▸ What is expected:
Scan the material for "purple". Copy every line it appears in.
--------
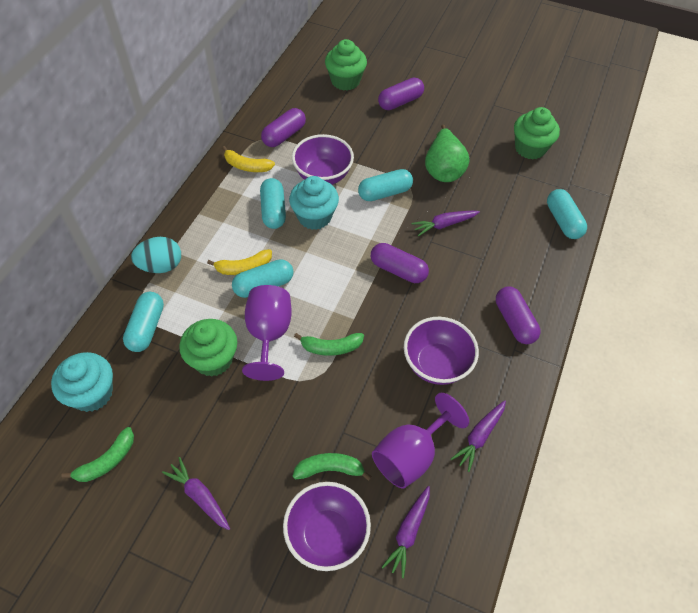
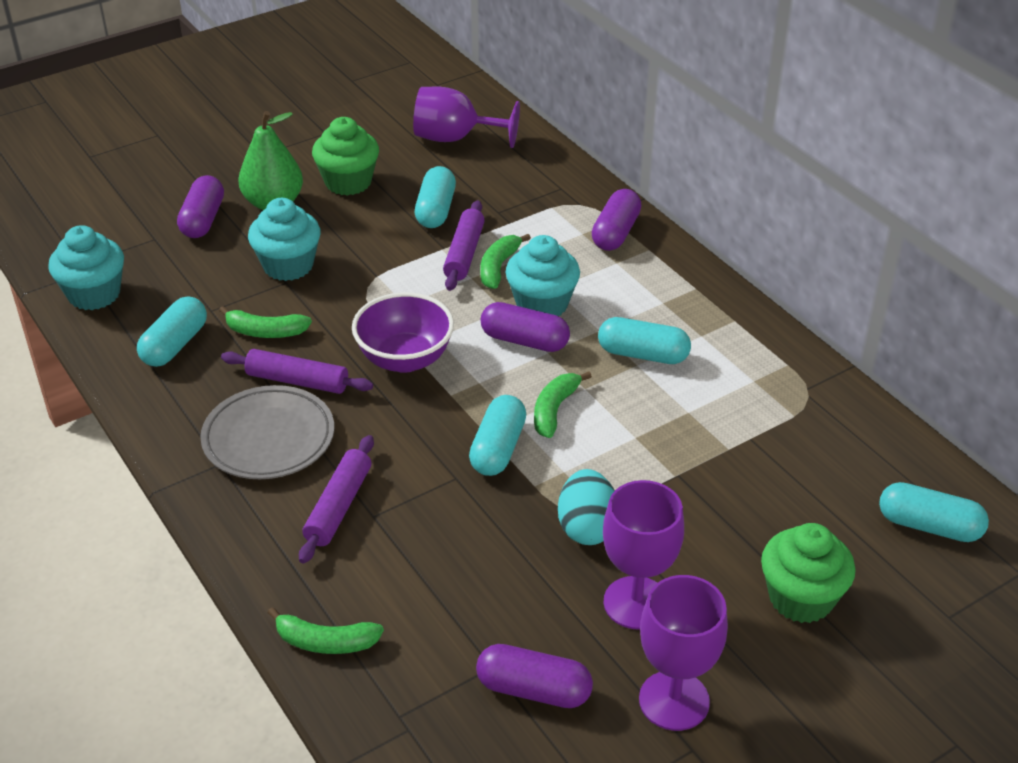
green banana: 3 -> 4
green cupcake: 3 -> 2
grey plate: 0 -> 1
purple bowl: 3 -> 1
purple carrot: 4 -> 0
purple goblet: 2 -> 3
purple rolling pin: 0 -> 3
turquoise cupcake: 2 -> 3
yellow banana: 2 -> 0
--------
▸ Your solution:
purple bowl: 3 -> 1
purple carrot: 4 -> 0
purple goblet: 2 -> 3
purple rolling pin: 0 -> 3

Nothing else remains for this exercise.